## YOUR INSTRUCTIONS
Format the lines of the listing below, starting at the line containing "Simone (551, 462)" and ending at the line containing "milestones is located", as a JSON list of strings, one string per line, with blank lines omitted.

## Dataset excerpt
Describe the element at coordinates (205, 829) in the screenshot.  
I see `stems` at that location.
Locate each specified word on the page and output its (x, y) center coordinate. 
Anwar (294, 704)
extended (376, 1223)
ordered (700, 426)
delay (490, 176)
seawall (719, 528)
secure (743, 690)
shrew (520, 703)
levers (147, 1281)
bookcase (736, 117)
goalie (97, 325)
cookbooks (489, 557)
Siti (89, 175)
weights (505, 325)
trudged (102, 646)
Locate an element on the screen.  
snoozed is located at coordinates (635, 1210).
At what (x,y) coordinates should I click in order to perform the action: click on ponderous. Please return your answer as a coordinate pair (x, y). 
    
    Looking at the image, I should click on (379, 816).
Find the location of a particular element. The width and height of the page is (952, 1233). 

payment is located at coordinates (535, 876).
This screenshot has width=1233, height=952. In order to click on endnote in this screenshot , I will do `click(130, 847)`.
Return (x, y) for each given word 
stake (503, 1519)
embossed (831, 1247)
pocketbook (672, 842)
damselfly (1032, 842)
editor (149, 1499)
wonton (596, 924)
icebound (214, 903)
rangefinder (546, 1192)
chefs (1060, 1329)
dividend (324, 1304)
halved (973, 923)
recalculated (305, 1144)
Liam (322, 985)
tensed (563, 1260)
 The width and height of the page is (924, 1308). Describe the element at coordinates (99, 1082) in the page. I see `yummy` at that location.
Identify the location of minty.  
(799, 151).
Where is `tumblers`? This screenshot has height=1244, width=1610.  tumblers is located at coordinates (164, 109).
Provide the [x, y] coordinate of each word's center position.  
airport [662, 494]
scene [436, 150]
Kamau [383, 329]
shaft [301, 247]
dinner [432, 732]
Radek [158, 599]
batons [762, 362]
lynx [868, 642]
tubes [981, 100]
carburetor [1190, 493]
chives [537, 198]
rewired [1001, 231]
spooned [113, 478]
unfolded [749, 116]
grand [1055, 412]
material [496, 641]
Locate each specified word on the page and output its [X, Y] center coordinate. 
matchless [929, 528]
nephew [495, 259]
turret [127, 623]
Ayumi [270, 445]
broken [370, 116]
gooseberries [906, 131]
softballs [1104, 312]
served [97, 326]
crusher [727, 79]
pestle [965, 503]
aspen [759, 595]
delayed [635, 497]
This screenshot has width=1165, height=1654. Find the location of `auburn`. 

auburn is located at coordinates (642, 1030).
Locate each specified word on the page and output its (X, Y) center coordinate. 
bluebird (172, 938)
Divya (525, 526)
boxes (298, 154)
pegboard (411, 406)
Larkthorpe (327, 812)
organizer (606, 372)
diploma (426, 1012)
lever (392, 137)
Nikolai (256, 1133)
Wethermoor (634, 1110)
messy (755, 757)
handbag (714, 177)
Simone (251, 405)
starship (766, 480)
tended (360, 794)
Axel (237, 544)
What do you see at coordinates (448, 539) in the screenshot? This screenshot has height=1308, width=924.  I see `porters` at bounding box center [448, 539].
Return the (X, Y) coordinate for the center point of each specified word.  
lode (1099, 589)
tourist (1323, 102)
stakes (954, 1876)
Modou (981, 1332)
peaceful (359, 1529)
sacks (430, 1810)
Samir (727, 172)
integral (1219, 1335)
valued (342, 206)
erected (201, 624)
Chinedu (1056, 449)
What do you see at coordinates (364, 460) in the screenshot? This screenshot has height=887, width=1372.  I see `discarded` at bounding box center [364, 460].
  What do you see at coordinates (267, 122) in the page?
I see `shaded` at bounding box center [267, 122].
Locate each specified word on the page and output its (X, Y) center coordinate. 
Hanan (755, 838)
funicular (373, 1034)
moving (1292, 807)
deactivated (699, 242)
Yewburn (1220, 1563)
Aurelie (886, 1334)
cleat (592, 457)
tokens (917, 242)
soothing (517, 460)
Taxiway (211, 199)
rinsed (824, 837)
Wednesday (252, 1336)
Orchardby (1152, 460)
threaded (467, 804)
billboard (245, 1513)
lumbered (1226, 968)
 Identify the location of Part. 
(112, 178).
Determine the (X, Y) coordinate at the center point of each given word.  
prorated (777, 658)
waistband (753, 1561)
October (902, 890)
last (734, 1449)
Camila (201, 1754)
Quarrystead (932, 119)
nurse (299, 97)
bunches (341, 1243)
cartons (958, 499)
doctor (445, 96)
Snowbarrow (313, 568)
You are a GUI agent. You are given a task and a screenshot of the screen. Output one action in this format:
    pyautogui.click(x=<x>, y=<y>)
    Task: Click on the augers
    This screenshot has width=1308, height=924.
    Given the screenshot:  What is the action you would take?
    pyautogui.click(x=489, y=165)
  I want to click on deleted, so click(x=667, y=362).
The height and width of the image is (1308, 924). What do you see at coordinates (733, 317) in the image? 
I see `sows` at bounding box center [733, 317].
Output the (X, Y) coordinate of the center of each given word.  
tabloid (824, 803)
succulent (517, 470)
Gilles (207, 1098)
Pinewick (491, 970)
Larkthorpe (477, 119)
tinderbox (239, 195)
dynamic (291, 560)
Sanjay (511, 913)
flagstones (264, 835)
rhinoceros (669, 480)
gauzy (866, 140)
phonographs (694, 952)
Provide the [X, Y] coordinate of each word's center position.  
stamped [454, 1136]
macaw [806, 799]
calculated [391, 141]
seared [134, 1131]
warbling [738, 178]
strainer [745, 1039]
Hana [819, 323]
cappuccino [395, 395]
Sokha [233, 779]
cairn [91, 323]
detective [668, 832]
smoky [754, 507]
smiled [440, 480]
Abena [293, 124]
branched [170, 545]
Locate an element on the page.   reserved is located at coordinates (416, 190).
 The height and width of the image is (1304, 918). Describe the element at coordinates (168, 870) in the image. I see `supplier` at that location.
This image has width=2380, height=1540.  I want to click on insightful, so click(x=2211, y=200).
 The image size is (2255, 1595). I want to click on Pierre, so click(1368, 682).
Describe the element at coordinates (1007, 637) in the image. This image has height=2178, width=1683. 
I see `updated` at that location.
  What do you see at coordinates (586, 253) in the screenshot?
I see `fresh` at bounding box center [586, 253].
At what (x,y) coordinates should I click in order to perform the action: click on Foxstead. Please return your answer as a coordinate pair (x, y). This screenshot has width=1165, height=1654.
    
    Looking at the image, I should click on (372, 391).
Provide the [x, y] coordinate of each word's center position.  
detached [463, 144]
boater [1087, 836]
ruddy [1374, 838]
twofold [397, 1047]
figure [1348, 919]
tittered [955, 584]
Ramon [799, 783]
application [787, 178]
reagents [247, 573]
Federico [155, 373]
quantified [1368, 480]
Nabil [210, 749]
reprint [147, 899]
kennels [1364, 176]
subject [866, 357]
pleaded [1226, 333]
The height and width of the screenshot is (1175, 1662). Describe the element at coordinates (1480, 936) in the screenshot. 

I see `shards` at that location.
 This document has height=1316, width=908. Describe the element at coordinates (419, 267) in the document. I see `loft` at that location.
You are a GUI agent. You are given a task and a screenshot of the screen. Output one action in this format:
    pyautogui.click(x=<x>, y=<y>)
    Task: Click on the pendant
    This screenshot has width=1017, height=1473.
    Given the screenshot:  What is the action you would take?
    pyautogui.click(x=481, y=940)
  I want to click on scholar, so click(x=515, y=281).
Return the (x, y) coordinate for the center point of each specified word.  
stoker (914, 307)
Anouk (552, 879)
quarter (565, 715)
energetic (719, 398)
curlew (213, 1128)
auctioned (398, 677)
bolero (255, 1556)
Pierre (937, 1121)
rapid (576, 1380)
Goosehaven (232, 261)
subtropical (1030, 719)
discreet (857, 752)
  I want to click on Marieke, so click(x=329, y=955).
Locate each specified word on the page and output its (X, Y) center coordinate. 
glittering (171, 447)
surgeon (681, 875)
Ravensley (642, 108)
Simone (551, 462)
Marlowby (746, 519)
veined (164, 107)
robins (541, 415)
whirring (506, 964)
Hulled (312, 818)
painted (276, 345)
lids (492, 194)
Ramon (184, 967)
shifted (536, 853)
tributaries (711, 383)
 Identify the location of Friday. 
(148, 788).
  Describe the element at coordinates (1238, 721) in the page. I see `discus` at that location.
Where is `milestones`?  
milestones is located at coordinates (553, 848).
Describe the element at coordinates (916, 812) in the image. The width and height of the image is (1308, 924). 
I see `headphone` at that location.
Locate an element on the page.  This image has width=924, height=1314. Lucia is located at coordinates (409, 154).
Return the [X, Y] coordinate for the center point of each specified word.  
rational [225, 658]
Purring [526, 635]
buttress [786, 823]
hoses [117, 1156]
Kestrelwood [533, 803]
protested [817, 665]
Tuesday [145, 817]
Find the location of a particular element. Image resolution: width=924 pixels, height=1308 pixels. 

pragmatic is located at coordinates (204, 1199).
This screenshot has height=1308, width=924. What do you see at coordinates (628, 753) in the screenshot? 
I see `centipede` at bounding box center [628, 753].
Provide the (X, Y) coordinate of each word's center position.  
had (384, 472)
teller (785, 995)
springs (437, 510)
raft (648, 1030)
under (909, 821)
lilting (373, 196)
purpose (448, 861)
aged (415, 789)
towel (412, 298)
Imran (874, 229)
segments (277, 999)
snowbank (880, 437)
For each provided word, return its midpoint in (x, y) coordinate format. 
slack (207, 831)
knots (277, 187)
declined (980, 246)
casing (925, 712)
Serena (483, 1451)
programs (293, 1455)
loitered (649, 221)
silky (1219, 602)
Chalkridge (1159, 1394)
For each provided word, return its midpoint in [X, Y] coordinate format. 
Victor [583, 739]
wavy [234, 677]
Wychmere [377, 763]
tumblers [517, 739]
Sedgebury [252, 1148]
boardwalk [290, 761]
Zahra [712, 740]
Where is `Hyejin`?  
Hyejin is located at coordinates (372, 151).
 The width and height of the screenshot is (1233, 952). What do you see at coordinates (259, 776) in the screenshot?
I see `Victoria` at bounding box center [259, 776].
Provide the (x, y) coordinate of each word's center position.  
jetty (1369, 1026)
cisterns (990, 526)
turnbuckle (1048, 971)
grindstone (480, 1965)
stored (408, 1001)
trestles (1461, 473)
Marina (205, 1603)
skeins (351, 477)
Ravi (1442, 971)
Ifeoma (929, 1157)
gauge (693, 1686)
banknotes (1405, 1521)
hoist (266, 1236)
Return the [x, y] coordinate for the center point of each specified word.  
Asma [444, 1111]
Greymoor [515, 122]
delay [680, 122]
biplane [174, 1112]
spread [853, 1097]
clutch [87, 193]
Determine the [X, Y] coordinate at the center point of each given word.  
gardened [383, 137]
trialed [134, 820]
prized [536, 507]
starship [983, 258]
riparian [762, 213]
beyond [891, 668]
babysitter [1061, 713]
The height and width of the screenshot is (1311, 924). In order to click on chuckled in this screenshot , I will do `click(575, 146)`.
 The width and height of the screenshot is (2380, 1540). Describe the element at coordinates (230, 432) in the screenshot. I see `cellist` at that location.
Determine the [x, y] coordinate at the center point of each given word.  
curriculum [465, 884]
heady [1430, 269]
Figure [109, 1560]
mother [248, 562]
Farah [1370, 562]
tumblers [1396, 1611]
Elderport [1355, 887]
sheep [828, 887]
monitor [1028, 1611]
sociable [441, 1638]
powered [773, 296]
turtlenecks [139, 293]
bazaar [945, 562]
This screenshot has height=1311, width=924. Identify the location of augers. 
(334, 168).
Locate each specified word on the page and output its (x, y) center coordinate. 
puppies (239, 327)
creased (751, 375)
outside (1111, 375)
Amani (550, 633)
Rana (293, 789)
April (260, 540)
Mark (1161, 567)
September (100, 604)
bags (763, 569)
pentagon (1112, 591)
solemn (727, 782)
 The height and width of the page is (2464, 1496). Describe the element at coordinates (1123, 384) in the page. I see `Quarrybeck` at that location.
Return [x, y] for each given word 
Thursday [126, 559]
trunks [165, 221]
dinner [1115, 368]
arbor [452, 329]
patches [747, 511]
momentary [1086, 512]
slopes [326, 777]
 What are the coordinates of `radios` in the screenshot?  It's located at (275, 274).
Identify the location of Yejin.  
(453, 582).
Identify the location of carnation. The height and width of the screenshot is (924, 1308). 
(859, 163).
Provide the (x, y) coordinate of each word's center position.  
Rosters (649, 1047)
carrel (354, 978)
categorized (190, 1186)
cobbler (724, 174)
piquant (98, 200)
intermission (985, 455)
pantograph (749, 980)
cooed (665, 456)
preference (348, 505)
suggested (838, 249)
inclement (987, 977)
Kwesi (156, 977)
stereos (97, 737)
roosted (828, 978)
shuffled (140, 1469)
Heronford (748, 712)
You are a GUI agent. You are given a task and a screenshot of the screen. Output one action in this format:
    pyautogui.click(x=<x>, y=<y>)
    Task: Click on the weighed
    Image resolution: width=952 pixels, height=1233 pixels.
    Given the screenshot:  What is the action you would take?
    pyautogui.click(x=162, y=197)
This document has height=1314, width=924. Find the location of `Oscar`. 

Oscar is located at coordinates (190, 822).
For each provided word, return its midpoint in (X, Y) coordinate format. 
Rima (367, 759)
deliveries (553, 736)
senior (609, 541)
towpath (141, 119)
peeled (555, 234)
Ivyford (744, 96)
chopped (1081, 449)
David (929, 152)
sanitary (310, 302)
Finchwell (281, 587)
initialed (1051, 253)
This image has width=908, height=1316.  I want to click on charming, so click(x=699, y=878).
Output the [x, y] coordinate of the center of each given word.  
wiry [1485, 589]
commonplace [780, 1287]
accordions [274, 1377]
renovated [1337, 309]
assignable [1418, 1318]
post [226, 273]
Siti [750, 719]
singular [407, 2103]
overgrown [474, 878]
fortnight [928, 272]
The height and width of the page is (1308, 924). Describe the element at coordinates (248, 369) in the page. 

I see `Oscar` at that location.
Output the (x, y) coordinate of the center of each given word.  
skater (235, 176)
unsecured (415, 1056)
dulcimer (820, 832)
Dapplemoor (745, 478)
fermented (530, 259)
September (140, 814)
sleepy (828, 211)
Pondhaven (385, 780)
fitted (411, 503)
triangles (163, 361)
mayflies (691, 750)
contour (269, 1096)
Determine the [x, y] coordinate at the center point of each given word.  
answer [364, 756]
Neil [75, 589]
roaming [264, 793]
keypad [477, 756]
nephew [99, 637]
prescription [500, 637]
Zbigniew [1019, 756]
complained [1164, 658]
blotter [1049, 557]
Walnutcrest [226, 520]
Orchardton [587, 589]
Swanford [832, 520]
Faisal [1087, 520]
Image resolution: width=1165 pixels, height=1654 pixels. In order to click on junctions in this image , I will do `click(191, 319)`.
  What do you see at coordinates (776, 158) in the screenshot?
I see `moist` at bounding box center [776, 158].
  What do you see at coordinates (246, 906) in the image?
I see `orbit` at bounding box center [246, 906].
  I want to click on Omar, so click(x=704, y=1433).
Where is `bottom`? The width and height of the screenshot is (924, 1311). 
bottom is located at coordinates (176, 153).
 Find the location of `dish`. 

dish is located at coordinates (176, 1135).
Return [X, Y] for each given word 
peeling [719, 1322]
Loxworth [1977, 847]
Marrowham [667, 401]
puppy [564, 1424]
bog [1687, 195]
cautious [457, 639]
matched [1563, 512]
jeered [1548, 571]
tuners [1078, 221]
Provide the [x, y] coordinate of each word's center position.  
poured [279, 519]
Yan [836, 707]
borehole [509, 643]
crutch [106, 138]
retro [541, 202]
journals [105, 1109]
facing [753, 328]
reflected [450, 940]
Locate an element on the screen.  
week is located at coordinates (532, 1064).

## FULL ANSWER
[
  "Simone (551, 462)",
  "Marlowby (746, 519)",
  "veined (164, 107)",
  "robins (541, 415)",
  "whirring (506, 964)",
  "Hulled (312, 818)",
  "painted (276, 345)",
  "lids (492, 194)",
  "Ramon (184, 967)",
  "shifted (536, 853)",
  "tributaries (711, 383)",
  " Identify the location of Friday. ",
  "(148, 788).",
  "  Describe the element at coordinates (1238, 721) in the page. I see `discus` at that location.",
  "Where is `milestones`?  ",
  "milestones is located at coordinates (553, 848)."
]